PROVIDED DATA:
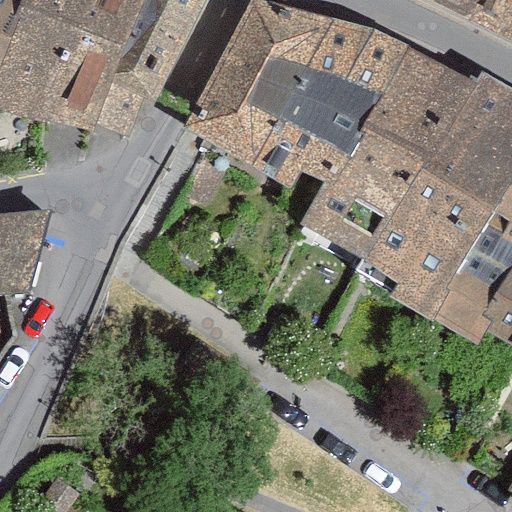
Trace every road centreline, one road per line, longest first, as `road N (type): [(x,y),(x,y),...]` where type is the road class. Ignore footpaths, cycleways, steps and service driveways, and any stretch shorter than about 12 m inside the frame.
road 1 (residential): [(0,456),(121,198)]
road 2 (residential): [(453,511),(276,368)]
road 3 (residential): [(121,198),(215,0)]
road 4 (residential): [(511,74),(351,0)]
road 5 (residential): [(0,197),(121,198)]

---

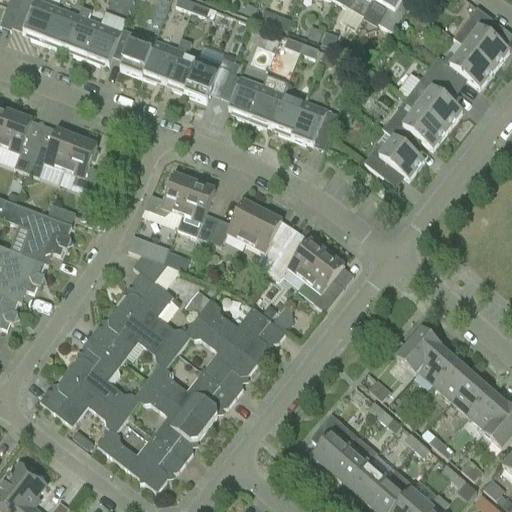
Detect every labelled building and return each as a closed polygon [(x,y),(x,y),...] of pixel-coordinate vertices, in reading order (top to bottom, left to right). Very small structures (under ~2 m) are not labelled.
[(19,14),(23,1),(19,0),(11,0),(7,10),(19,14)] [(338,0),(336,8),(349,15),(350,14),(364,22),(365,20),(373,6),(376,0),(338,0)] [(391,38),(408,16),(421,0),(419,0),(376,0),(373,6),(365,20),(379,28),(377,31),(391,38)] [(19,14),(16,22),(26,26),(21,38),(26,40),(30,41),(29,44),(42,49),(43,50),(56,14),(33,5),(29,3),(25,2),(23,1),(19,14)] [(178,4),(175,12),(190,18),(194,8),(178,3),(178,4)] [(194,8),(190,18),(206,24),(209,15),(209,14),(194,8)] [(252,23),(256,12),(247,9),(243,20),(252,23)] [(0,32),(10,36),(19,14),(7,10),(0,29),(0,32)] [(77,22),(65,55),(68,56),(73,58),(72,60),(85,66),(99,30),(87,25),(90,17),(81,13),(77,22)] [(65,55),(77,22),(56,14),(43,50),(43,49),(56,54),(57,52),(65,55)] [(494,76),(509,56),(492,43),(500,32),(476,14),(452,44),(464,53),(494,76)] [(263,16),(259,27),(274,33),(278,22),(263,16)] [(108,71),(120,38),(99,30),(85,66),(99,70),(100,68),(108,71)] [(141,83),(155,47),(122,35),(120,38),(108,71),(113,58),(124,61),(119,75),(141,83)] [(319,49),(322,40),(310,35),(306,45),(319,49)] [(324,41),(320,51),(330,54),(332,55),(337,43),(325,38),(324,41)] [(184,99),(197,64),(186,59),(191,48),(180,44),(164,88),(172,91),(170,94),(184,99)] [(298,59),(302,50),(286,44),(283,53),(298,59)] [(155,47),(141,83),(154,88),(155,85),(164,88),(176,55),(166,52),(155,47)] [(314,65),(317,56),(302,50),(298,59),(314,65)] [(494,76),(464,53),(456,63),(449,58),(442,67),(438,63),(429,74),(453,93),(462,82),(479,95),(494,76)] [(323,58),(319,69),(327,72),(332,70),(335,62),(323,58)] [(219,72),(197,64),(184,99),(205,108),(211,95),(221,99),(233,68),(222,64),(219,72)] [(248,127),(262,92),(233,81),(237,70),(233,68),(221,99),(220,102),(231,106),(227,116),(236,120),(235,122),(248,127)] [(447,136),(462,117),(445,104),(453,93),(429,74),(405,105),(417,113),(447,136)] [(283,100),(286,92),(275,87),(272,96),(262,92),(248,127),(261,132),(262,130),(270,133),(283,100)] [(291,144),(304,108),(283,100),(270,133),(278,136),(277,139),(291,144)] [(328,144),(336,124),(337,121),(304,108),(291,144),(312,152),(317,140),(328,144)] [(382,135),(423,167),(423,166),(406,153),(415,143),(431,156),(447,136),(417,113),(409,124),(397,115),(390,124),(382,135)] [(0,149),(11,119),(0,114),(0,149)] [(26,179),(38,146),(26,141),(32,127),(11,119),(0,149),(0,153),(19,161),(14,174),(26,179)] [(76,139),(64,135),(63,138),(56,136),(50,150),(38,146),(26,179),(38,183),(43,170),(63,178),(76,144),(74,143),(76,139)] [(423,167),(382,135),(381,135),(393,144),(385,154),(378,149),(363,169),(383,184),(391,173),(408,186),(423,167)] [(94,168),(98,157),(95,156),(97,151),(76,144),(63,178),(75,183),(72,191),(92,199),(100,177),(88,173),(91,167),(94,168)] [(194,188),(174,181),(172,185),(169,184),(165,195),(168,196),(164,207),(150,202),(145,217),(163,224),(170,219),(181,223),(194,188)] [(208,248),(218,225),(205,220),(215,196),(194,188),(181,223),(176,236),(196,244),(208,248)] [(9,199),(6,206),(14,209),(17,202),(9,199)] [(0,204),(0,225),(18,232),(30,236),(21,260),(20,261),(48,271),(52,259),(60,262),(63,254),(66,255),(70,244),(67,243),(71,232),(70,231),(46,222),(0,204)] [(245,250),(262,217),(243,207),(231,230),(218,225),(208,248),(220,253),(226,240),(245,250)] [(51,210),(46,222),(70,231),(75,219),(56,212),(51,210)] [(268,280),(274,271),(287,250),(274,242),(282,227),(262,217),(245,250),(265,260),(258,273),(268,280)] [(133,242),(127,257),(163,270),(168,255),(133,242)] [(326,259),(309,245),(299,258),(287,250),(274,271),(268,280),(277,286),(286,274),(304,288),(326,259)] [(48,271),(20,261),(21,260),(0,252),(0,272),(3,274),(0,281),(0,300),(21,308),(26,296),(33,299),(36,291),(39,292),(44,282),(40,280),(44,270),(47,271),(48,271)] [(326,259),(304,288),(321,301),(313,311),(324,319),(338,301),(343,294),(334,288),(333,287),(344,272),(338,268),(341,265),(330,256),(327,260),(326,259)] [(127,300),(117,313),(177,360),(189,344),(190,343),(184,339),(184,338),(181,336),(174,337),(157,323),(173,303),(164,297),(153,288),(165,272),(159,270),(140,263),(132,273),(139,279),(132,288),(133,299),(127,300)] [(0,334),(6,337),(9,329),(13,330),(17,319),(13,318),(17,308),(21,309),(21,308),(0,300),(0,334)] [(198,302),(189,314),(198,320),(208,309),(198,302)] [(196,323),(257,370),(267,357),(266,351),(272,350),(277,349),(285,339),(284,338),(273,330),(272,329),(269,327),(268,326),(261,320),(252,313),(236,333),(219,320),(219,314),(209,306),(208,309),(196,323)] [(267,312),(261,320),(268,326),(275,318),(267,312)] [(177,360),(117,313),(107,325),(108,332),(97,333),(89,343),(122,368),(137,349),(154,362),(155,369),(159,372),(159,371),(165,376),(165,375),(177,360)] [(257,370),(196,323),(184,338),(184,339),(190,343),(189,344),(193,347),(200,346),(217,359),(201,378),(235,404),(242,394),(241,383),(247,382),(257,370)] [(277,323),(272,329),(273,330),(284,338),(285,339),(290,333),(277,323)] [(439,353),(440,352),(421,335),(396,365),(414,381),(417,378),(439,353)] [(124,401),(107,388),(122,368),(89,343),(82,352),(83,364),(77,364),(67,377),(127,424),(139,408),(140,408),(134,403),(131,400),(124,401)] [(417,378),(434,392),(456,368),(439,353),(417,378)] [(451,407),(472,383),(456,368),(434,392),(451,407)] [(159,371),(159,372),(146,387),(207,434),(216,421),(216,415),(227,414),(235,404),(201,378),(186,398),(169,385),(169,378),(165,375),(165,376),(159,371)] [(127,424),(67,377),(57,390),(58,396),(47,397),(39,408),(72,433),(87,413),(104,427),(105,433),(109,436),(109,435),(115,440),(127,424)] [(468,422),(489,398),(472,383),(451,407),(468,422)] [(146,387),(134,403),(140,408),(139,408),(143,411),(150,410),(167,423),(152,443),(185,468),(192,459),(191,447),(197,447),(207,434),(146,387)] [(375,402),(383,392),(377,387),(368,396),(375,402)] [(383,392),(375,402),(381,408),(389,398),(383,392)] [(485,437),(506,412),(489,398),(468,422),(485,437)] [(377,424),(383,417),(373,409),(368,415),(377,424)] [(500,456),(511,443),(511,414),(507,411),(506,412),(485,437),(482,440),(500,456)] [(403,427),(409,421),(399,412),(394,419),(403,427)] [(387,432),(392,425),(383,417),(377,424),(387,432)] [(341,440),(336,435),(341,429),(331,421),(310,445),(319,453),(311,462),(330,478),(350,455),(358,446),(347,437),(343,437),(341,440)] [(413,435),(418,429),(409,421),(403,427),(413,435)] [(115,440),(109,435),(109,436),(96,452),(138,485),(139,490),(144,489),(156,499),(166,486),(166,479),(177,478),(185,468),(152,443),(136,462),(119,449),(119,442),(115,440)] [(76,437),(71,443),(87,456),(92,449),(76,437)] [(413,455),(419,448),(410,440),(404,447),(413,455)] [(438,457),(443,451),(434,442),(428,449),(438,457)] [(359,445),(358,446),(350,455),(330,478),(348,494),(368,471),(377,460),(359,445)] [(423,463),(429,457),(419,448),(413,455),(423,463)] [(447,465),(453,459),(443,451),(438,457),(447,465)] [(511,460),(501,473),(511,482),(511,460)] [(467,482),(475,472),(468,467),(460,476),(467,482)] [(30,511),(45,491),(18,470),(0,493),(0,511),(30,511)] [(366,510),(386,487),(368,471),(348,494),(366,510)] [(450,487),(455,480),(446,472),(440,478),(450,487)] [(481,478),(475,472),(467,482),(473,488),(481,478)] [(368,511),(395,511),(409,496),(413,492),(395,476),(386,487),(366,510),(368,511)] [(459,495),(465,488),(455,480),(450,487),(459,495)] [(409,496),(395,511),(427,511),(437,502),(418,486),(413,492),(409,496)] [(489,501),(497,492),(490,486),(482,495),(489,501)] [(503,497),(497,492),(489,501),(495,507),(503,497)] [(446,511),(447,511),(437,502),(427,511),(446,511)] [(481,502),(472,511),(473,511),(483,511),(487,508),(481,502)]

* * *

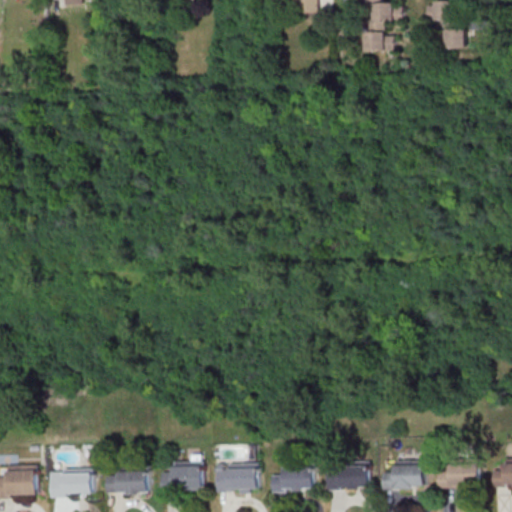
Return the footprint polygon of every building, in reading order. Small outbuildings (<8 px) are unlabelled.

WHAT IS BEING ASKED: Reproduce the lines starting at the line containing "Trace every road" and ending at the line containing "road 5 (residential): [(0,197),(121,198)]", substituting "sidewalks" for "footpaths" and leaving everything else unchanged.

RESPONSE TO THIS EXERCISE:
Trace every road centreline, one road per line, longest first, as `road N (type): [(x,y),(x,y),...]` where type is the road class. Ignore sidewalks, cycleways, steps and service driveways, and any stretch shorter than about 12 m inside the frame.
road 1 (residential): [(0,456),(121,198)]
road 2 (residential): [(453,511),(276,368)]
road 3 (residential): [(121,198),(215,0)]
road 4 (residential): [(511,74),(351,0)]
road 5 (residential): [(0,197),(121,198)]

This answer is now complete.